Task inputs section start
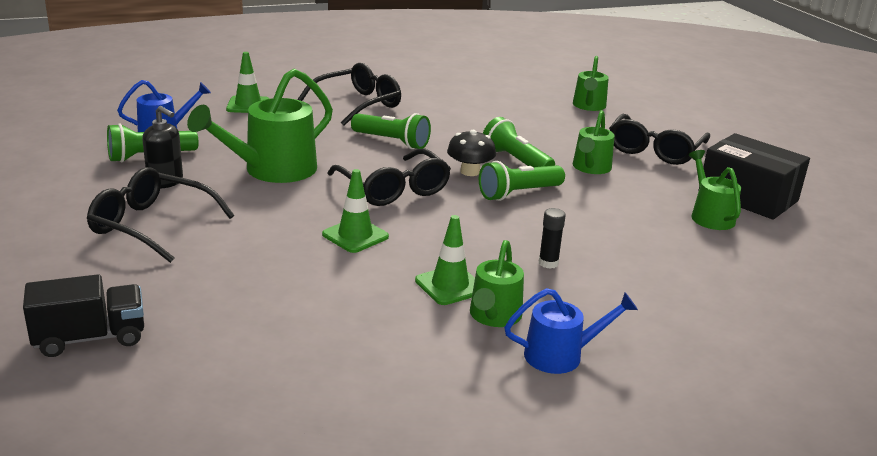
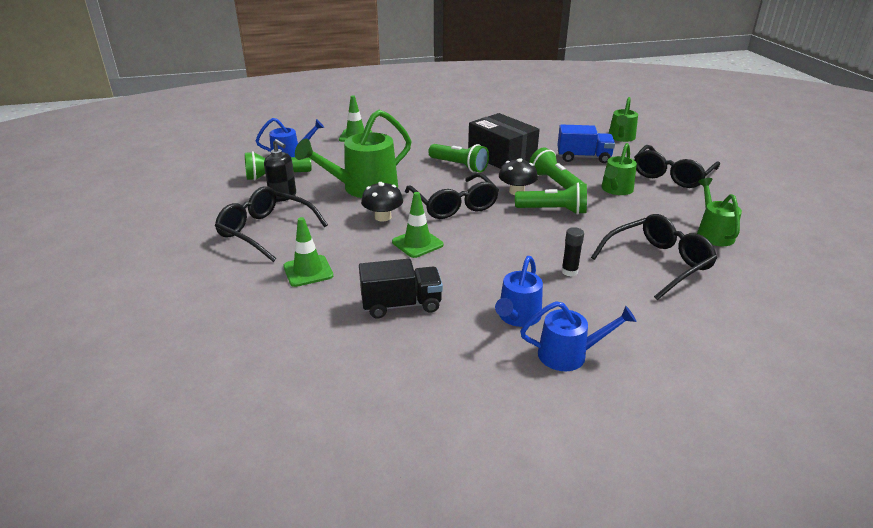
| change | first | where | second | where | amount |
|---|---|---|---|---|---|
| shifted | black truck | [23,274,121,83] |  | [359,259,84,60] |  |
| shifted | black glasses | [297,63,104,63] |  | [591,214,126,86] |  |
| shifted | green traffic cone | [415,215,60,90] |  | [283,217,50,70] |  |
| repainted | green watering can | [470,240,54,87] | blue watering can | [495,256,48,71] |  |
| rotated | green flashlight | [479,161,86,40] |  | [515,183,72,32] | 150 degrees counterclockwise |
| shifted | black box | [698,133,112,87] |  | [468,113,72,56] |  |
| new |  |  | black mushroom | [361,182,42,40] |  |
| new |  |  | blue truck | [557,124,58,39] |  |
Task inputs section end
Return every line of the records exactly as given, pictures excluded.

Task output:
| change | first | where | second | where | amount |
|---|---|---|---|---|---|
| shifted | black truck | [23,274,121,83] |  | [359,259,84,60] |  |
| shifted | black glasses | [297,63,104,63] |  | [591,214,126,86] |  |
| shifted | green traffic cone | [415,215,60,90] |  | [283,217,50,70] |  |
| repainted | green watering can | [470,240,54,87] | blue watering can | [495,256,48,71] |  |
| rotated | green flashlight | [479,161,86,40] |  | [515,183,72,32] | 150 degrees counterclockwise |
| shifted | black box | [698,133,112,87] |  | [468,113,72,56] |  |
| new |  |  | black mushroom | [361,182,42,40] |  |
| new |  |  | blue truck | [557,124,58,39] |  |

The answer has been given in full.